--- start ---

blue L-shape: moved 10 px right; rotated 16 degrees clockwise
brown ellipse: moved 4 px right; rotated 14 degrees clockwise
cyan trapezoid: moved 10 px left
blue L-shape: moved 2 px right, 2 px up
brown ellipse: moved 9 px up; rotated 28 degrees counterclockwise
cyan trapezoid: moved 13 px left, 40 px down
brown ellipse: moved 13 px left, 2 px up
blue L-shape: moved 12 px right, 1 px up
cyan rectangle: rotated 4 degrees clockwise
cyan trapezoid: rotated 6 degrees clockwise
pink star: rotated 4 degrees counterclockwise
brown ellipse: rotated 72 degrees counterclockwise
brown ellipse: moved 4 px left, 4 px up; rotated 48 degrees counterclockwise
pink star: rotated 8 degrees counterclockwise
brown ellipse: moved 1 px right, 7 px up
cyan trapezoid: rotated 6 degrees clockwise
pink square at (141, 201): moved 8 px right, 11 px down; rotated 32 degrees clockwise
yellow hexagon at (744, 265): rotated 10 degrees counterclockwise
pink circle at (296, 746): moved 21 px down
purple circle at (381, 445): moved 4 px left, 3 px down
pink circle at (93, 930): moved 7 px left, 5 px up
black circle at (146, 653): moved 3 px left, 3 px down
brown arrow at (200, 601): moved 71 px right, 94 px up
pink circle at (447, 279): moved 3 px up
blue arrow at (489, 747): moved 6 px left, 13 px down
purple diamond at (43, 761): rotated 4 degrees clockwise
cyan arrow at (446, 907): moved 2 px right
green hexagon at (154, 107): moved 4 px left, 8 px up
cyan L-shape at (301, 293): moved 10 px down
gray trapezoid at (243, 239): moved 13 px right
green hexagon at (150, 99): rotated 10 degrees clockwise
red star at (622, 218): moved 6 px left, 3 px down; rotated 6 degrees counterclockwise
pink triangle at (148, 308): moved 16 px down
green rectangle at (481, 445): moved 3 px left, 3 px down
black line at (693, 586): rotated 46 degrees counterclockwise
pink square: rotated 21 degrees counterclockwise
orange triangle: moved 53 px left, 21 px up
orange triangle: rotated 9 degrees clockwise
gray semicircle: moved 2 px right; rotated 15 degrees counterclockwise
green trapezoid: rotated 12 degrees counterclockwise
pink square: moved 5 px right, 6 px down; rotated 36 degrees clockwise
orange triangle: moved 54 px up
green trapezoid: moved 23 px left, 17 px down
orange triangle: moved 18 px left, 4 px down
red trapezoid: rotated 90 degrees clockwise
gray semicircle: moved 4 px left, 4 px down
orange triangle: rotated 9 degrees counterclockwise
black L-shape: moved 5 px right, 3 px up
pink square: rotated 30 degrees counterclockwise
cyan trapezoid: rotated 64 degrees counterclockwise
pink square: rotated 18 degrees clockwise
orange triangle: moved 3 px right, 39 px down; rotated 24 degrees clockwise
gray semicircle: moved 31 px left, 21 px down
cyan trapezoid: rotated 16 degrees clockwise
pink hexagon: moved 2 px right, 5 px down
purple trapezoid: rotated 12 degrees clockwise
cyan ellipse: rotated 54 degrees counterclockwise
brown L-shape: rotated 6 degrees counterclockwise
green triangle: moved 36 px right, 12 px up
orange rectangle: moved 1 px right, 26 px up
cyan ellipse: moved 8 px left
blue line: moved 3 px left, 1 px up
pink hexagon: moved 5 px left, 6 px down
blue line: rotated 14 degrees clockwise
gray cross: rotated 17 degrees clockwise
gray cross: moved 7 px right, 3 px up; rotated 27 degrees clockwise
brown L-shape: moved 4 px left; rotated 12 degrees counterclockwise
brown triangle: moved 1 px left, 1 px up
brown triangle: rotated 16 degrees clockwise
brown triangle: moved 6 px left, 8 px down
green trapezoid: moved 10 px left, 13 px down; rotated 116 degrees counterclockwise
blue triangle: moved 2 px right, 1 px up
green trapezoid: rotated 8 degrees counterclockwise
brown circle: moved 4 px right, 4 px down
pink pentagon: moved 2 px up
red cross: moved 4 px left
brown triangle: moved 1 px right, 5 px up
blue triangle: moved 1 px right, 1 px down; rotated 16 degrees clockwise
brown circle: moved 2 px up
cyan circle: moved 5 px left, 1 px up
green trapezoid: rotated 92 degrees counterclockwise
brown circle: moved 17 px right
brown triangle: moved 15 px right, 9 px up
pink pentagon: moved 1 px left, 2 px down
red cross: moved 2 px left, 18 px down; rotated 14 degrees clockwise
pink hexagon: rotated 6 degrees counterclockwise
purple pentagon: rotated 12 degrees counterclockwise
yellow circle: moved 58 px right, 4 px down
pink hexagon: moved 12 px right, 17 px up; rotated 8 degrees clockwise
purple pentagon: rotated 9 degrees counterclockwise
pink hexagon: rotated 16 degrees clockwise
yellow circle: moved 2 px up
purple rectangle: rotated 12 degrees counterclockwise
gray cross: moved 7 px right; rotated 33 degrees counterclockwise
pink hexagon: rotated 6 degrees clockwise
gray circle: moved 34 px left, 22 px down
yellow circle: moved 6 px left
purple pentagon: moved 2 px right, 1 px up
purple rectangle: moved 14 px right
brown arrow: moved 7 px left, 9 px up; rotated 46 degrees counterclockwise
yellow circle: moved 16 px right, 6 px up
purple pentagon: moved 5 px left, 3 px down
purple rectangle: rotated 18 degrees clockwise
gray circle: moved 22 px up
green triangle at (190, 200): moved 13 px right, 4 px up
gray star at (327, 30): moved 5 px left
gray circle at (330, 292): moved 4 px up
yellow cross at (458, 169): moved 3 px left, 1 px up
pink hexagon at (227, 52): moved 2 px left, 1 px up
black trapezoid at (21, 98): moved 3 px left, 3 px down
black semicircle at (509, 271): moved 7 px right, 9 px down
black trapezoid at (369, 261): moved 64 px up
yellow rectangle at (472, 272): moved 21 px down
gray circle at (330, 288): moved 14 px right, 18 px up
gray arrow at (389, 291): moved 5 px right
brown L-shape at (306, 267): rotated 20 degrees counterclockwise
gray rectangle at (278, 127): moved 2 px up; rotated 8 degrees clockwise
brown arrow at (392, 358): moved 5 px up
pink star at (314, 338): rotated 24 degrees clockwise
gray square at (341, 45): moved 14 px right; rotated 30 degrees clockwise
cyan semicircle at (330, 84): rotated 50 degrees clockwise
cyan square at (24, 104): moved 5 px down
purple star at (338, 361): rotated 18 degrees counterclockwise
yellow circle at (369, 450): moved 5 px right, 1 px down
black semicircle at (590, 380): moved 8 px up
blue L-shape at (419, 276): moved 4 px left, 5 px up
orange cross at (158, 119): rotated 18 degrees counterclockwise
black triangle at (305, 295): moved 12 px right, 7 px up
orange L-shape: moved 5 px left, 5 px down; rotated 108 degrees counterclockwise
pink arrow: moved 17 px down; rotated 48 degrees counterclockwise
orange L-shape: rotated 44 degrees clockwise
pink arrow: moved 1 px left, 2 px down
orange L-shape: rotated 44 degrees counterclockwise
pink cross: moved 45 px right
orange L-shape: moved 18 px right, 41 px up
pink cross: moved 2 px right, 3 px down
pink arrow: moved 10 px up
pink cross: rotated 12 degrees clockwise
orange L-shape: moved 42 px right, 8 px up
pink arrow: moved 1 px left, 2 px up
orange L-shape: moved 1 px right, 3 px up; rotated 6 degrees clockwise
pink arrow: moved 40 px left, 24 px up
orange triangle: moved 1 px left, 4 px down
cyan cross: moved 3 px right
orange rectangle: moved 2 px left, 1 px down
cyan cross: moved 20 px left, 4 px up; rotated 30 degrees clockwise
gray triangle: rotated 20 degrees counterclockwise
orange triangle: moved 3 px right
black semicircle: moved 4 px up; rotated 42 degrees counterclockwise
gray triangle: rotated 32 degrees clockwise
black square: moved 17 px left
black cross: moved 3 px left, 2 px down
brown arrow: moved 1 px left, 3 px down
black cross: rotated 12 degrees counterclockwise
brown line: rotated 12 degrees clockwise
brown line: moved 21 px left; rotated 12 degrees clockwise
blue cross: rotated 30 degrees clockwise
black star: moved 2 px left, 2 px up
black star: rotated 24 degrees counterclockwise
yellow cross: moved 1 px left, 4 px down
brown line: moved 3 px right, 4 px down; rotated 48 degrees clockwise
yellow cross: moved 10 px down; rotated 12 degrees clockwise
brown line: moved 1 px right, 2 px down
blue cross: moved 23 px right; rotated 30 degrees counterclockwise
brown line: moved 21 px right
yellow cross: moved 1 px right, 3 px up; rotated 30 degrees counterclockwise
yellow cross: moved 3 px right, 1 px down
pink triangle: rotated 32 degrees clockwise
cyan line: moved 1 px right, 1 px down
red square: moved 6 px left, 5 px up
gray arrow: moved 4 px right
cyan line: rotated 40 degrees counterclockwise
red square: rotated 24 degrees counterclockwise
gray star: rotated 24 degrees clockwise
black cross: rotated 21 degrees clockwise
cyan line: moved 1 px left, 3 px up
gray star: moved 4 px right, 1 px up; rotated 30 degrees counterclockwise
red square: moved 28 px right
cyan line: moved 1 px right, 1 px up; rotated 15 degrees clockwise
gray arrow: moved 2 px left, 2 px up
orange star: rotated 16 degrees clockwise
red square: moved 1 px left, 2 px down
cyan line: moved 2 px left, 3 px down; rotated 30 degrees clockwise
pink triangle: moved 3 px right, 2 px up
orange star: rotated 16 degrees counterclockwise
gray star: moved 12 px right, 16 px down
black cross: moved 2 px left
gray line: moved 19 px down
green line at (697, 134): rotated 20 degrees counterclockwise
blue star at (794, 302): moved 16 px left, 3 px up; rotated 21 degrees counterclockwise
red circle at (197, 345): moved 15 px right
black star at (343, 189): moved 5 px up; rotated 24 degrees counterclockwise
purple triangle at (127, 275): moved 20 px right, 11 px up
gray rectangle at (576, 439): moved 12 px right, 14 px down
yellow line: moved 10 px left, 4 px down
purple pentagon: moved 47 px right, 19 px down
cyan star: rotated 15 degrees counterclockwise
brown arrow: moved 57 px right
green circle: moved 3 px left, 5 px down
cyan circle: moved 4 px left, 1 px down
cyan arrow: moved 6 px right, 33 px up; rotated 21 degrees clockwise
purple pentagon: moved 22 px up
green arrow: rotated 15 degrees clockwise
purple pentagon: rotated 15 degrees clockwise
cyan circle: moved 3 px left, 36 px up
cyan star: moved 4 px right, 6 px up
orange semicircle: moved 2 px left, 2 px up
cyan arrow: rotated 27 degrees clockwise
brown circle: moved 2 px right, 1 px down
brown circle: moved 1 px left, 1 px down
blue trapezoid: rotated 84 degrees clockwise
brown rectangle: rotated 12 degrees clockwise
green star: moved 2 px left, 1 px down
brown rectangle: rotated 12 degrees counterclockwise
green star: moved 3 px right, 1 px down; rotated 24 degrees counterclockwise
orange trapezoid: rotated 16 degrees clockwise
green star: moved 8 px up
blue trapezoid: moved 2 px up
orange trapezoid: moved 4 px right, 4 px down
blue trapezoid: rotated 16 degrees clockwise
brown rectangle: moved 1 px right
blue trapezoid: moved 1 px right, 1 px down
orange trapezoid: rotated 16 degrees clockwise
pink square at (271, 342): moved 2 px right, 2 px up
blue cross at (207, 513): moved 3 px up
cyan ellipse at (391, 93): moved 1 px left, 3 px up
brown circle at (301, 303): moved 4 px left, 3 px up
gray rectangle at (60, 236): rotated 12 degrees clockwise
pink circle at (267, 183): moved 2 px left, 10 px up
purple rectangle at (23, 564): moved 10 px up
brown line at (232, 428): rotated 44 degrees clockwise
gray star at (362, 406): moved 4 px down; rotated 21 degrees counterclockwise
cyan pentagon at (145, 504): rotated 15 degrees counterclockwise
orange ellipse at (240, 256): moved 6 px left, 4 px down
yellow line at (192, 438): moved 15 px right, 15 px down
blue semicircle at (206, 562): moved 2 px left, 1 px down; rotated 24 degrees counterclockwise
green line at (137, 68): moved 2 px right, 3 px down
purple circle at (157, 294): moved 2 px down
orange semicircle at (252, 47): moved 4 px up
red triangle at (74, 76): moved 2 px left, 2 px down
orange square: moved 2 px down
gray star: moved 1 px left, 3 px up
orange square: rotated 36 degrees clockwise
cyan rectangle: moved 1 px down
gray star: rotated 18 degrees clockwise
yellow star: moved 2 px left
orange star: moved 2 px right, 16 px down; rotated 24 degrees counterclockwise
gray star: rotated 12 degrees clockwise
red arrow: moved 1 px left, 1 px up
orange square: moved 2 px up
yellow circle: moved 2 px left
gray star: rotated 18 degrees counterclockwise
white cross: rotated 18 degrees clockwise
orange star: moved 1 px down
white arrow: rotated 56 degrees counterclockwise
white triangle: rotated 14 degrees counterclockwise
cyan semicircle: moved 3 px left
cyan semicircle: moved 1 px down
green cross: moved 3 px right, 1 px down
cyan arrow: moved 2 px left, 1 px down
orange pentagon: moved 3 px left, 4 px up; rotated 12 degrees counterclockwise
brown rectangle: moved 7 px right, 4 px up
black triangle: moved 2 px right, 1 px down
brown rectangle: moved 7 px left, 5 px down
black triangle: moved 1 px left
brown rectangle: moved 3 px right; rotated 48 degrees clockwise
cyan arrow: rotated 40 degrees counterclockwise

--- end ---

Rewrite the lines from the very beginning of the items through the line containing "cyan trapezoid: moved 13 px left, 40 px down" as a numbered list, leaving out any blank lines.

1. blue L-shape: moved 10 px right; rotated 16 degrees clockwise
2. brown ellipse: moved 4 px right; rotated 14 degrees clockwise
3. cyan trapezoid: moved 10 px left
4. blue L-shape: moved 2 px right, 2 px up
5. brown ellipse: moved 9 px up; rotated 28 degrees counterclockwise
6. cyan trapezoid: moved 13 px left, 40 px down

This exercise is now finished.